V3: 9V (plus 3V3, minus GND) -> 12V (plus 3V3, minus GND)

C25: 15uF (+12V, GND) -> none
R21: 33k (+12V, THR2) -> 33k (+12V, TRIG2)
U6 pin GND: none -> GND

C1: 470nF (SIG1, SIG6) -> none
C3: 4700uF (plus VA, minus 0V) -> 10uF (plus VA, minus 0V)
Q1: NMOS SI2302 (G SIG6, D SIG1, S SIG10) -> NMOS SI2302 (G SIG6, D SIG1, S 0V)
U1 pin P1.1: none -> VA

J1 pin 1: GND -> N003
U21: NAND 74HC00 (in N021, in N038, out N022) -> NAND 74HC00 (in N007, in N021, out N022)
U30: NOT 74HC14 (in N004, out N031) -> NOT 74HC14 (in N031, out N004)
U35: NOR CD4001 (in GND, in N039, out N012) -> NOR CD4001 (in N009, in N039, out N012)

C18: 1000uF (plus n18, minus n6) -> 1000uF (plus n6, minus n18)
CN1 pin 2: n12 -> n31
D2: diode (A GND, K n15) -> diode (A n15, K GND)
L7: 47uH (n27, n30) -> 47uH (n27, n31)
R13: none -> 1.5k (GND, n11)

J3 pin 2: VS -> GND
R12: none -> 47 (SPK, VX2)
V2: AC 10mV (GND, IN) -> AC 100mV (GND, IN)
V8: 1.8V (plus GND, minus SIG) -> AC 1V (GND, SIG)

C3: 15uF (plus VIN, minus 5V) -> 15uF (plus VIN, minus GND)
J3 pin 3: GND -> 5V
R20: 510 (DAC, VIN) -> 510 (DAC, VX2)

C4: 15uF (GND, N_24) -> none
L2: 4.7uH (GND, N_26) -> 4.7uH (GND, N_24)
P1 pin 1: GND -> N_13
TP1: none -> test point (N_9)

## Task objective
In how many lines of the material does the word "plus" appear? Give only the number.

## Answer
5